| TASK DETAILS |
Set down each line from the one containing "Given the image: H&E-stained" to the one containing "<instances>...</instances> (empty list", inclusive, exactly as written and with nothing further.
## begin RECORDS SUPPLIED
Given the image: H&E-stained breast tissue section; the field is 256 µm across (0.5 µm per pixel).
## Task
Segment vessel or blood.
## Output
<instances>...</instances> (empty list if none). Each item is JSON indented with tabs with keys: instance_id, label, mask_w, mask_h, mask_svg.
## end RECORDS SUPPLIED
## begin RECORDS SUPPLIED
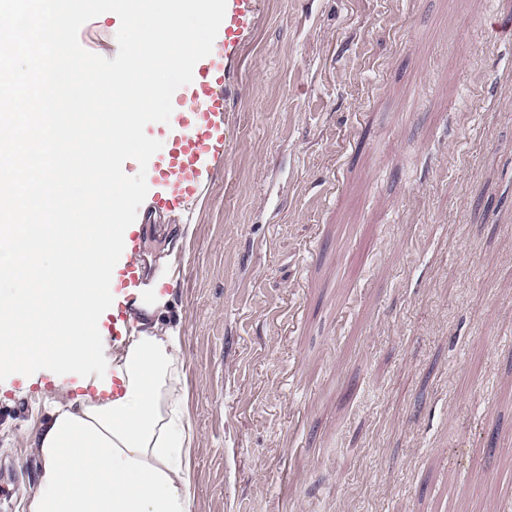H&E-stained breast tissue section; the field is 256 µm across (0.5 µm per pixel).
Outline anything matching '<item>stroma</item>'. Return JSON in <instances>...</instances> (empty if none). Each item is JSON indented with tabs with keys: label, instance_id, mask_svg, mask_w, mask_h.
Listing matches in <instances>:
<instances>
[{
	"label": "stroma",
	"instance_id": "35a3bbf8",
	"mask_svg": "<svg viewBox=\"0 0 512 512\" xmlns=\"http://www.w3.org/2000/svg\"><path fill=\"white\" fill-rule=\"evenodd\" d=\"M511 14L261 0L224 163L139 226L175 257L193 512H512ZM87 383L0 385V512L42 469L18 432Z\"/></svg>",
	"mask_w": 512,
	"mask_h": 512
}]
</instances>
## end RECORDS SUPPLIED
## begin RECORDS SUPPLIED
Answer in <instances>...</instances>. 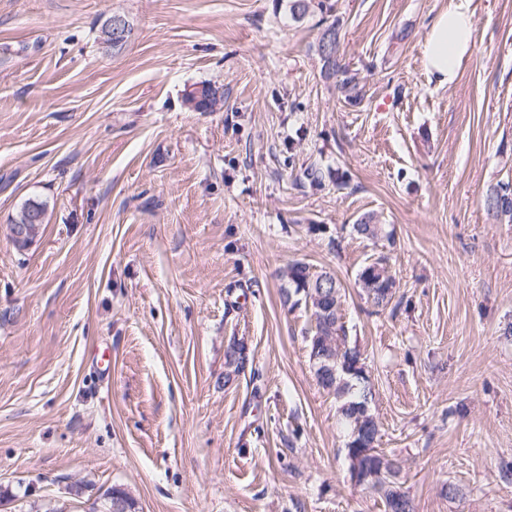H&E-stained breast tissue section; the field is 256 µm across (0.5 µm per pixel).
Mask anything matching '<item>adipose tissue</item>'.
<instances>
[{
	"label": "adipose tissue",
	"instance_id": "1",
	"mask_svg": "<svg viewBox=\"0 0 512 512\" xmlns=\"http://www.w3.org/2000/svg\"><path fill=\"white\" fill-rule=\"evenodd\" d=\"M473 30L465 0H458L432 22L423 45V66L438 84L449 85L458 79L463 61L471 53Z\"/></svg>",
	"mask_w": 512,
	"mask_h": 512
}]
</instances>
## end RECORDS SUPPLIED
| ANSWER FOR THIS EXERCISE |
Given the image: H&E-stained breast tissue section; the field is 256 µm across (0.5 µm per pixel).
## Task
Segment vessel or blood.
## Output
<instances>...</instances> (empty list if none). Each item is JSON indented with tabs with keys: instance_id, label, mask_w, mask_h, mask_svg.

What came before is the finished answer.